### Task description
The word "none" appears in some lines of the entries. Say how many, and give nothing but the number.

### Data listing
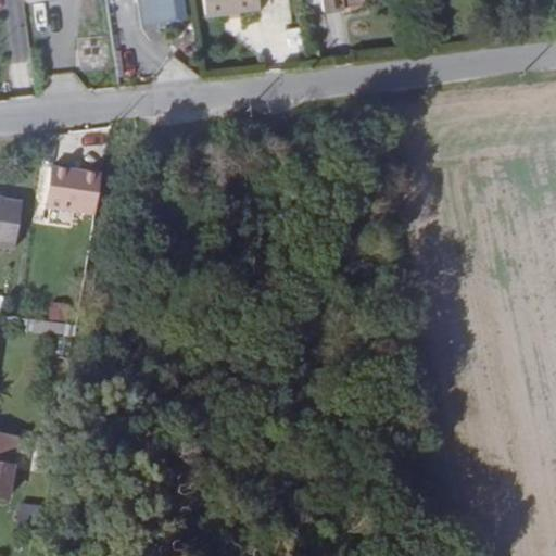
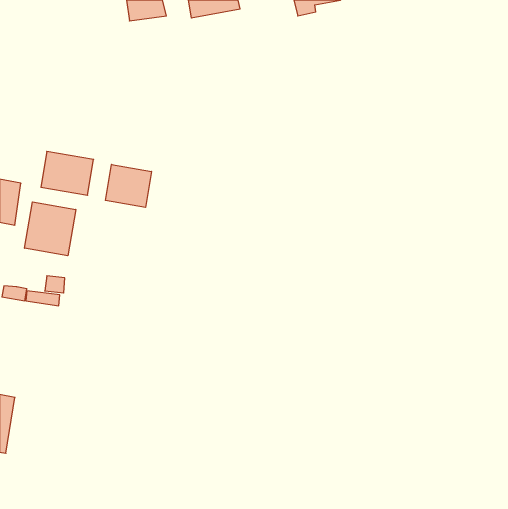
building: none -> [105,164,151,207]
building: none -> [25,202,76,256]

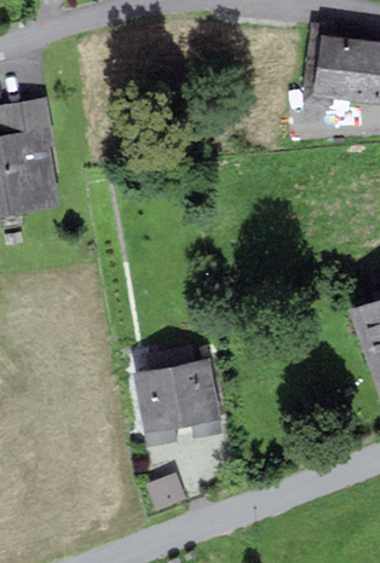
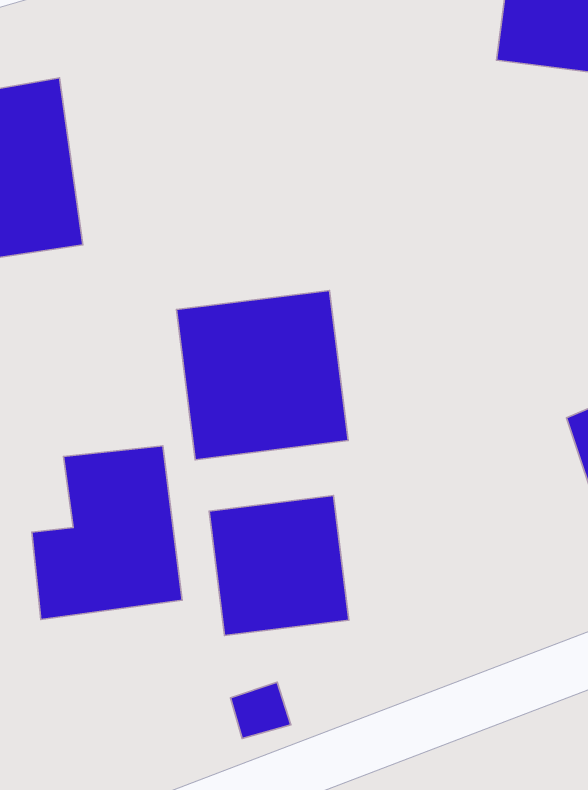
building: none -> [177,290,348,460]
building: none -> [32,446,182,620]

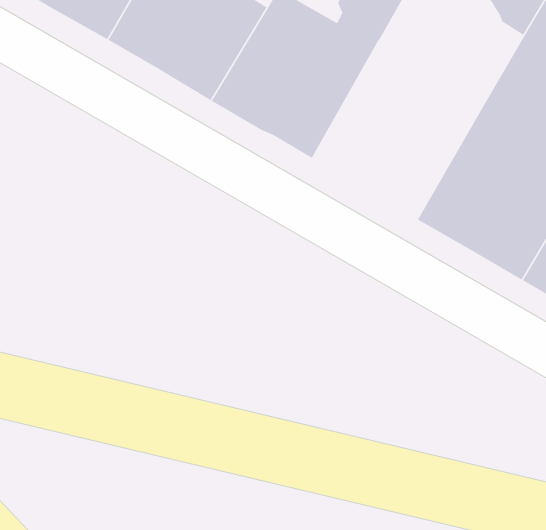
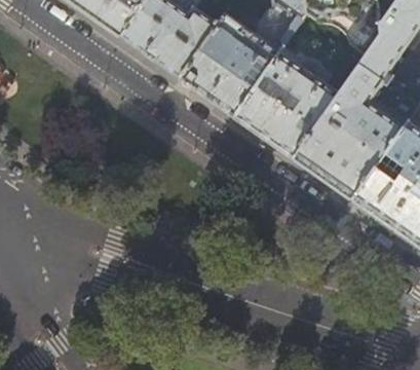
building: none -> [237,48,341,155]

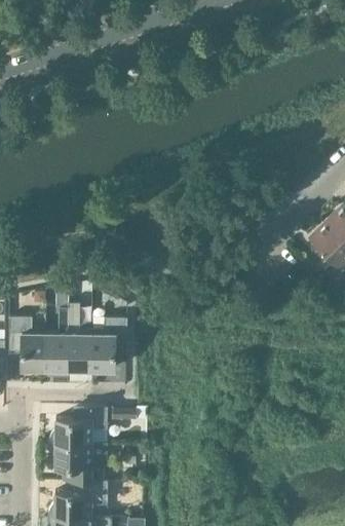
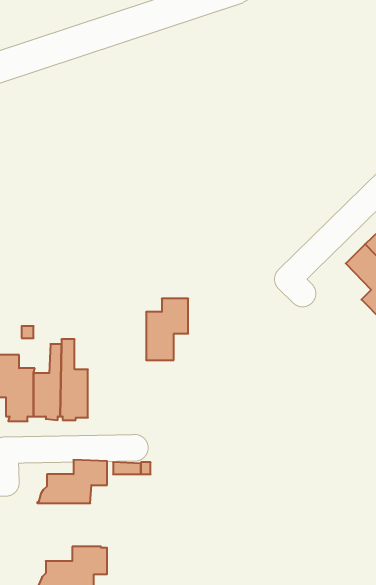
building: [89,317,125,370] -> [146,299,188,360]
building: [46,443,106,480] -> none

### Task solution
6